- **WORK ORDER**
Pictures aside, write out every record exactly as it appears.

- **MATERIAL FOR THE TASK**
[Start of section]
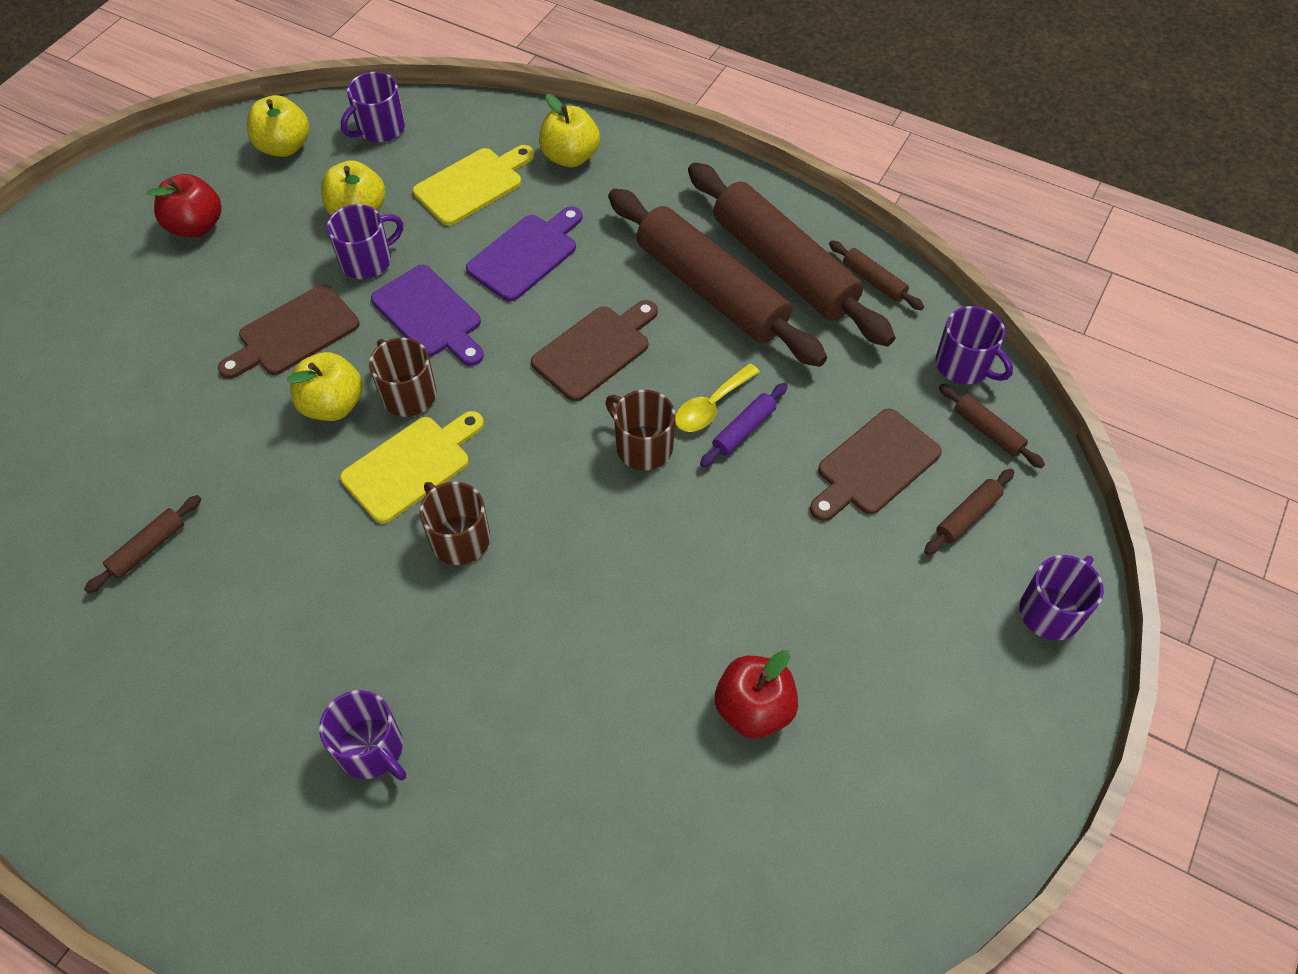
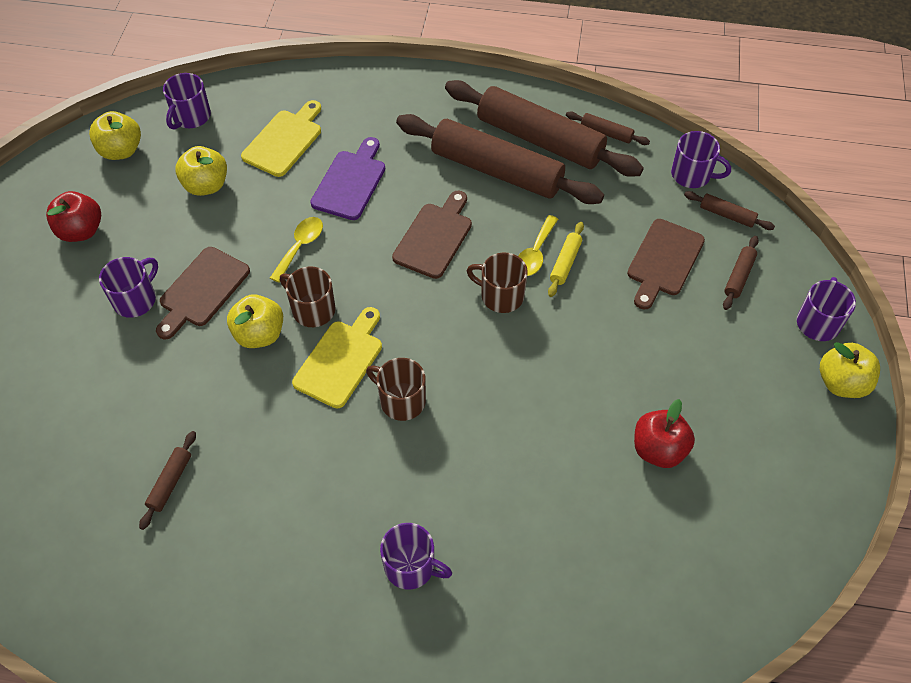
camera: 20 degrees left, 0 degrees up
(367, 261) = (232, 220): purple mug -> purple mug (136, 299)
(430, 315) = (300, 246): purple cutting board -> yellow spoon
(570, 157) = (348, 100): yellow apple -> yellow apple (841, 383)
(744, 430) = (565, 263): purple rolling pin -> yellow rolling pin

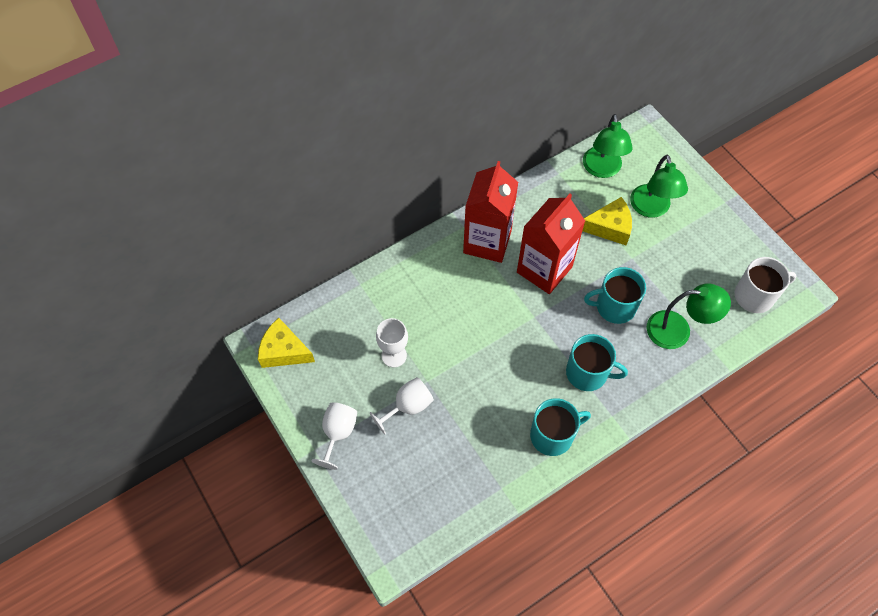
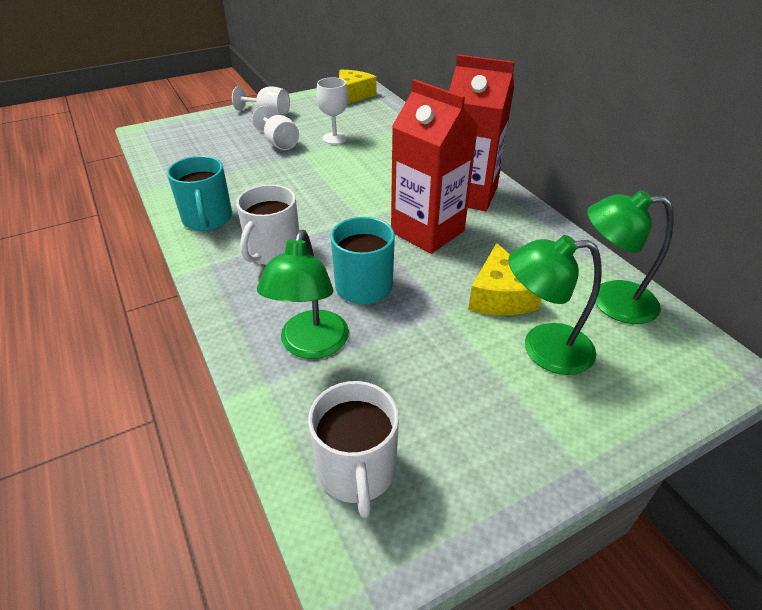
camera: 95 degrees right, 20 degrees down
(588, 373) = (273, 251): turquoise mug -> white mug

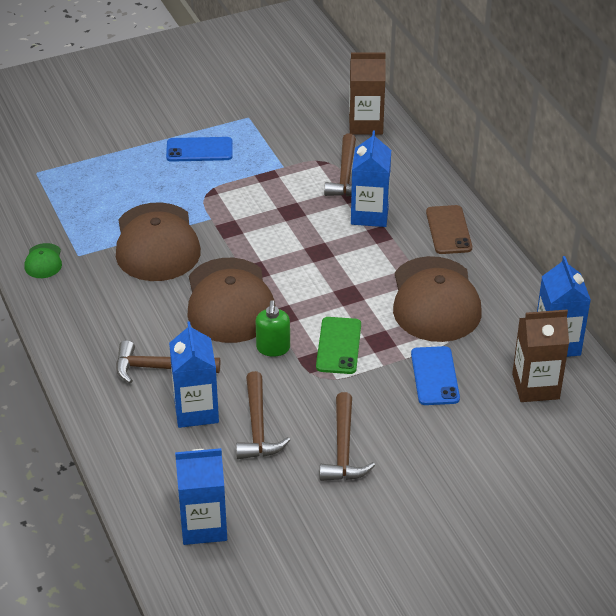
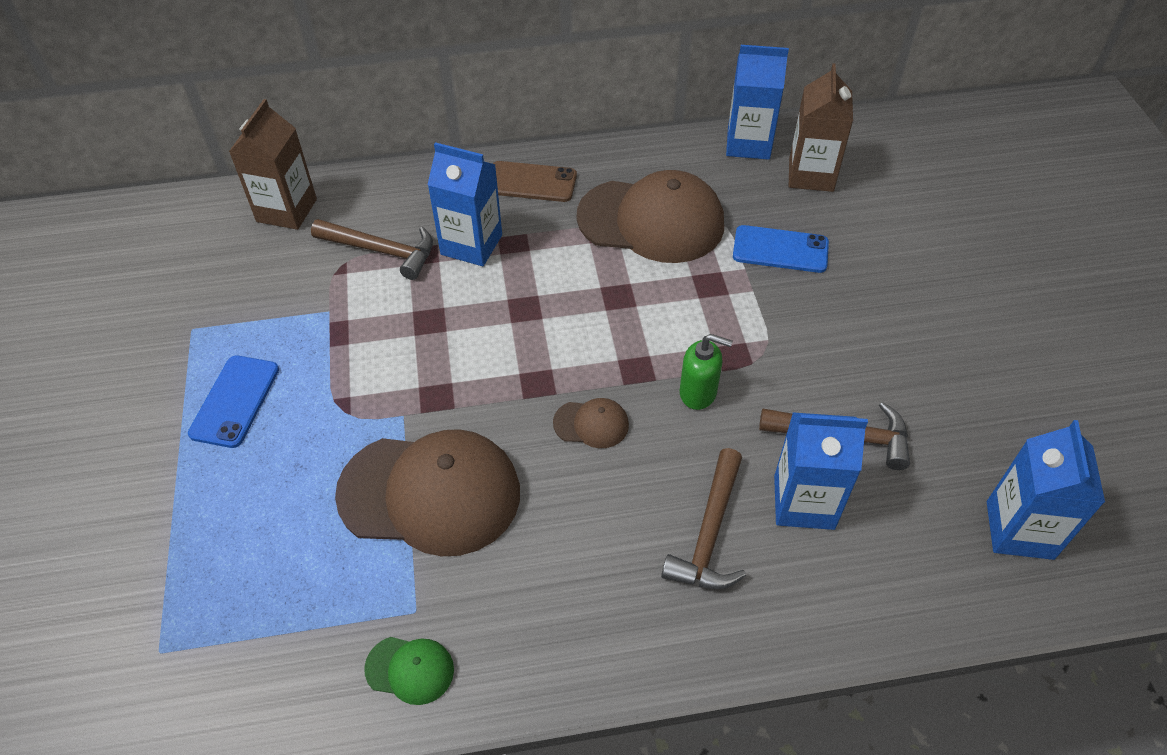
camera: 75 degrees left, 10 degrees up
(229, 301) = (591, 424): brown cap -> brown cap, size x0.43
(338, 346) = (709, 325): green phone -> none
(343, 448) = (890, 357): brown hammer -> none

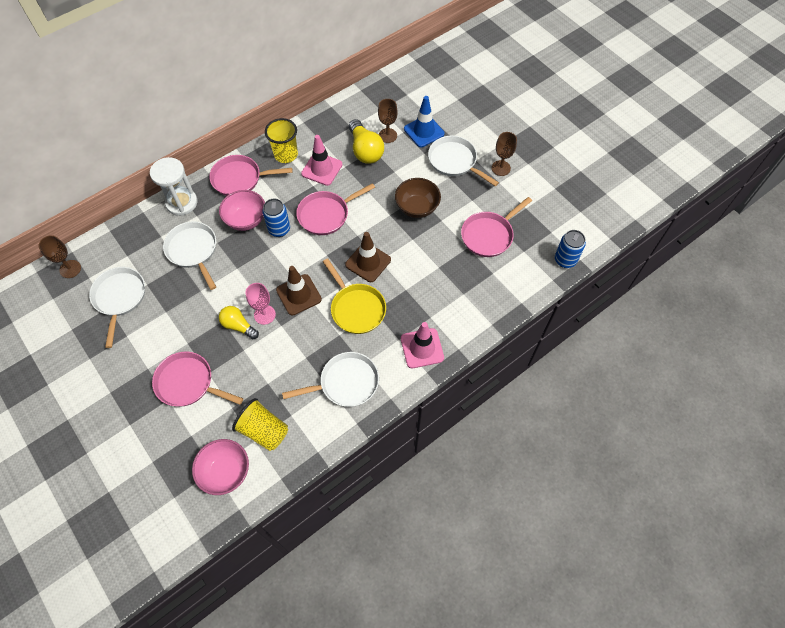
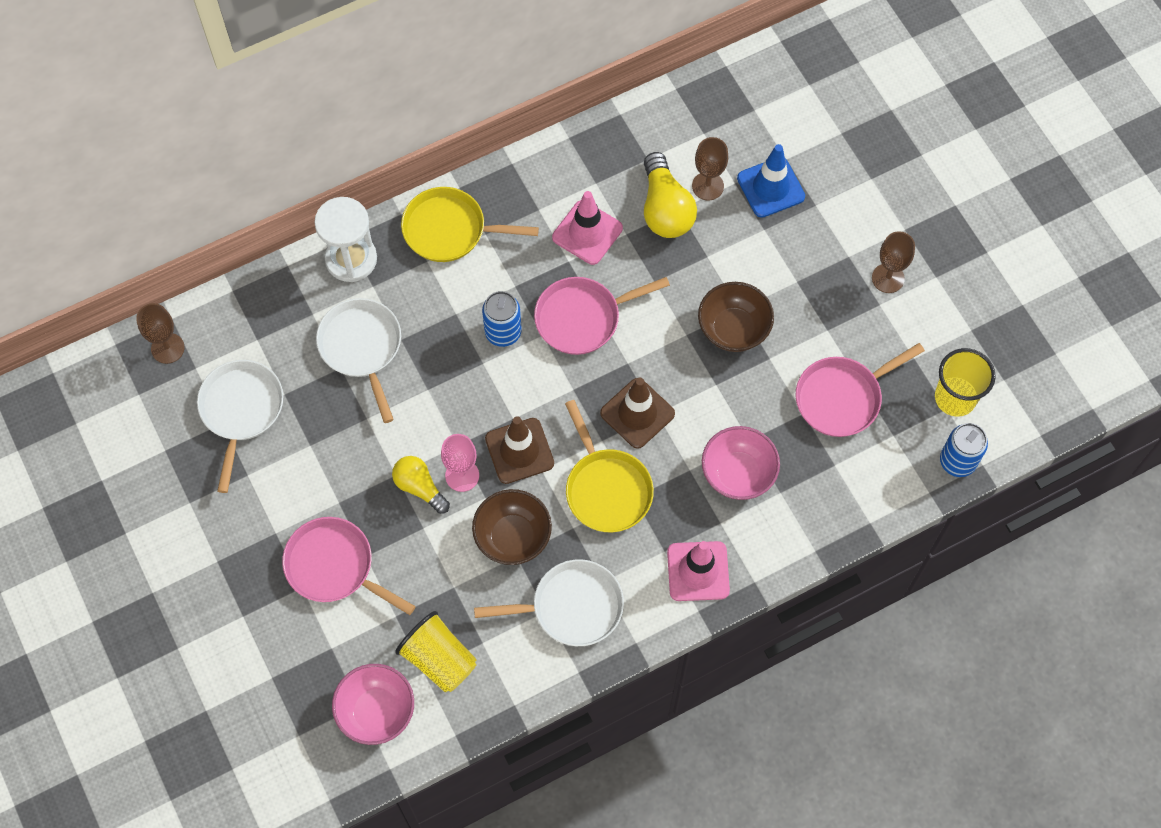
camera: 10 degrees right, 5 degrees up
(240, 179) = (450, 230): pink pan -> yellow pan
(246, 220) = (451, 307): pink bowl -> pink bowl (738, 474)
(286, 154) = (531, 196): yellow cup -> yellow cup (955, 398)
(302, 346) = (513, 537): none -> brown bowl
(455, 161) = (812, 253): white pan -> none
[End of section]
- **ANSWER SECTION**
camera: 20 degrees left, 0 degrees up
(367, 261) = (232, 220): purple mug -> purple mug (136, 299)
(430, 315) = (300, 246): purple cutting board -> yellow spoon
(570, 157) = (348, 100): yellow apple -> yellow apple (841, 383)
(744, 430) = (565, 263): purple rolling pin -> yellow rolling pin

camera: 95 degrees right, 20 degrees down
(588, 373) = (273, 251): turquoise mug -> white mug

camera: 75 degrees left, 10 degrees up
(229, 301) = (591, 424): brown cap -> brown cap, size x0.43
(338, 346) = (709, 325): green phone -> none
(343, 448) = (890, 357): brown hammer -> none

camera: 10 degrees right, 5 degrees up
(240, 179) = (450, 230): pink pan -> yellow pan
(246, 220) = (451, 307): pink bowl -> pink bowl (738, 474)
(286, 154) = (531, 196): yellow cup -> yellow cup (955, 398)
(302, 346) = (513, 537): none -> brown bowl
(455, 161) = (812, 253): white pan -> none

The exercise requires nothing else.